_What you are asked to do_: Give back exactly the lines of the material below that start at the line containing "RFID1 pin SCK: A0 -> D13" and end at the line containing "AUDIO2 pin TX: D2 -> D6", and no others.

◇ ◇ ◇

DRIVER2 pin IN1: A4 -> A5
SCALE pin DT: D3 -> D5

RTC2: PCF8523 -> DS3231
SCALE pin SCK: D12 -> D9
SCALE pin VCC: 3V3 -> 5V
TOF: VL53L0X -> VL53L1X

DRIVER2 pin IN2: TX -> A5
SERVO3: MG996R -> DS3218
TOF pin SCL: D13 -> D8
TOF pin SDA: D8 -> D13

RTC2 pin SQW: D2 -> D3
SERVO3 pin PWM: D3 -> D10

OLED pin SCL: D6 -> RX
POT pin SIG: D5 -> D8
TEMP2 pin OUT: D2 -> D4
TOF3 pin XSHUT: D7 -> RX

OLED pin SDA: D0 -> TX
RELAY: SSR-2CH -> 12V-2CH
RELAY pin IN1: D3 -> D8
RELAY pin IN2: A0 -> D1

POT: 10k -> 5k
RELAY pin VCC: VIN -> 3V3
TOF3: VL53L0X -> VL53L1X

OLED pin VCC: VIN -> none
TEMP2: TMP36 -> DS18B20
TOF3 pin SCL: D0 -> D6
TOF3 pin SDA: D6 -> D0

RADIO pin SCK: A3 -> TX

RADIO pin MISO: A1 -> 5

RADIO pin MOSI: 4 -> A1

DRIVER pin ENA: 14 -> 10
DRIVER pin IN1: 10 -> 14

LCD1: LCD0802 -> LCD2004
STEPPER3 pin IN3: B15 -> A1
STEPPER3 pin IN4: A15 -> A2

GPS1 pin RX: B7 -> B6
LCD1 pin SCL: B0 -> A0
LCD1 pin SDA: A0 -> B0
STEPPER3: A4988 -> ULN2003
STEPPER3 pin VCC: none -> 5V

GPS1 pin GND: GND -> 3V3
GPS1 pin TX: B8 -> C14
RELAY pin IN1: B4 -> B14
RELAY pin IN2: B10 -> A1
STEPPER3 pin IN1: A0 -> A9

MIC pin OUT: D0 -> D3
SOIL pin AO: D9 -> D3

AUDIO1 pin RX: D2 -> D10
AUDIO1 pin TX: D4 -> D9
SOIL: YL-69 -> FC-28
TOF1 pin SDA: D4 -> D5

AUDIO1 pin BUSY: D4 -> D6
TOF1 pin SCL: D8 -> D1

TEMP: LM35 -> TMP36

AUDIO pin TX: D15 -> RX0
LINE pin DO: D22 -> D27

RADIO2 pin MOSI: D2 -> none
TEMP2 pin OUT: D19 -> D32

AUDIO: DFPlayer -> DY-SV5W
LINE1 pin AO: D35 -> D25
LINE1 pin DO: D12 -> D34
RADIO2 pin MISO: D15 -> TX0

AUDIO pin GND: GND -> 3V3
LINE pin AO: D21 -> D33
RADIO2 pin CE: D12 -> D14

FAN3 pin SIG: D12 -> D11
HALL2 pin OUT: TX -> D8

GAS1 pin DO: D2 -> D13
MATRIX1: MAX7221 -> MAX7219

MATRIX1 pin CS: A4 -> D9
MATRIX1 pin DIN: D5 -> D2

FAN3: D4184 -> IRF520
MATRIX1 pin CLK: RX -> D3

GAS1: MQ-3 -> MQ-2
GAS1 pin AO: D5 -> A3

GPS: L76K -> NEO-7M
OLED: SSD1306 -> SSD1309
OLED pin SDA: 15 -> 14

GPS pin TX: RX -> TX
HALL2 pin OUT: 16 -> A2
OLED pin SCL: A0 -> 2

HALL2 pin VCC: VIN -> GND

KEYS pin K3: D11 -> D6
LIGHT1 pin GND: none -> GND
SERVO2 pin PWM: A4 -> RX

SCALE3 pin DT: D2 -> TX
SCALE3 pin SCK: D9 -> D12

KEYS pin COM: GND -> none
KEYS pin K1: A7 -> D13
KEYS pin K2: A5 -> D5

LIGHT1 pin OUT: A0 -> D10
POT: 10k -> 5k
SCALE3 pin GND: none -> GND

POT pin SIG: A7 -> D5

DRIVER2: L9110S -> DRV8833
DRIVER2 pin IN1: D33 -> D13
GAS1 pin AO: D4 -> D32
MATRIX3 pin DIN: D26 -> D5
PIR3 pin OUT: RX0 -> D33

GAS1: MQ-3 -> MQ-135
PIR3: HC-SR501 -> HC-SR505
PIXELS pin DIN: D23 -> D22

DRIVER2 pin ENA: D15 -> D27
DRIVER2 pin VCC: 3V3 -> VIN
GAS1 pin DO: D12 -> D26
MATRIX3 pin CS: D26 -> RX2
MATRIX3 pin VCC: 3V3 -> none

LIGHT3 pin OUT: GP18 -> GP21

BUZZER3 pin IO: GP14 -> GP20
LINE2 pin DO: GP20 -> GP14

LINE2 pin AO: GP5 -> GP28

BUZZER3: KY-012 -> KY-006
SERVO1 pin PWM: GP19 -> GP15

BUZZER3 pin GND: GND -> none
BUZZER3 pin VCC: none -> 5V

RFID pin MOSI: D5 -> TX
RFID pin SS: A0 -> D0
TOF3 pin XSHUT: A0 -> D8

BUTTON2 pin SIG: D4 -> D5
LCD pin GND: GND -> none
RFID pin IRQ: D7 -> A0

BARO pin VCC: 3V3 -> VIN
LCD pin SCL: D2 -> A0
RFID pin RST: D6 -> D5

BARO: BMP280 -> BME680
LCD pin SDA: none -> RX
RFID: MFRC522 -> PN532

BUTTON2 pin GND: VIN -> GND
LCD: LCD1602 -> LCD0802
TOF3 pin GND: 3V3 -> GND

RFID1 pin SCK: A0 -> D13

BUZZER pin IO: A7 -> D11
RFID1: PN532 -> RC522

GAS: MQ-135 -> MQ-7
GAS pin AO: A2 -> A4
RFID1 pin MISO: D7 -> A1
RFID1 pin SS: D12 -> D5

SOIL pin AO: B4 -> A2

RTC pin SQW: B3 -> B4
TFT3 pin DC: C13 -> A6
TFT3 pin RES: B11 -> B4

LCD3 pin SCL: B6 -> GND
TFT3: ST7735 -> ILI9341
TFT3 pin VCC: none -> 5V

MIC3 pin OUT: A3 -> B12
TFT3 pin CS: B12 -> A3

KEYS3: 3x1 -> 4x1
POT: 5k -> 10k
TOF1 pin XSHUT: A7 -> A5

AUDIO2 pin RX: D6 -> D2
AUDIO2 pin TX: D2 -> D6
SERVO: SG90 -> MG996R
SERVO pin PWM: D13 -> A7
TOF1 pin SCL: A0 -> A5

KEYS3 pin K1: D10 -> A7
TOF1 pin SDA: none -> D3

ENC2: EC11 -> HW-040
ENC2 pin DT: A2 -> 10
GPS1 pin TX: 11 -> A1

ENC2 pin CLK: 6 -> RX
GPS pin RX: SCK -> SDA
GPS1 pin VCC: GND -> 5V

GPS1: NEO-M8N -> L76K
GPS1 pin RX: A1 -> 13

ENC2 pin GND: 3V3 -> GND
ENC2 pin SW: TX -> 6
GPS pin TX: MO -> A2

◇ ◇ ◇

_Reply_:
RFID1 pin SCK: A0 -> D13

BUZZER pin IO: A7 -> D11
RFID1: PN532 -> RC522

GAS: MQ-135 -> MQ-7
GAS pin AO: A2 -> A4
RFID1 pin MISO: D7 -> A1
RFID1 pin SS: D12 -> D5

SOIL pin AO: B4 -> A2

RTC pin SQW: B3 -> B4
TFT3 pin DC: C13 -> A6
TFT3 pin RES: B11 -> B4

LCD3 pin SCL: B6 -> GND
TFT3: ST7735 -> ILI9341
TFT3 pin VCC: none -> 5V

MIC3 pin OUT: A3 -> B12
TFT3 pin CS: B12 -> A3

KEYS3: 3x1 -> 4x1
POT: 5k -> 10k
TOF1 pin XSHUT: A7 -> A5

AUDIO2 pin RX: D6 -> D2
AUDIO2 pin TX: D2 -> D6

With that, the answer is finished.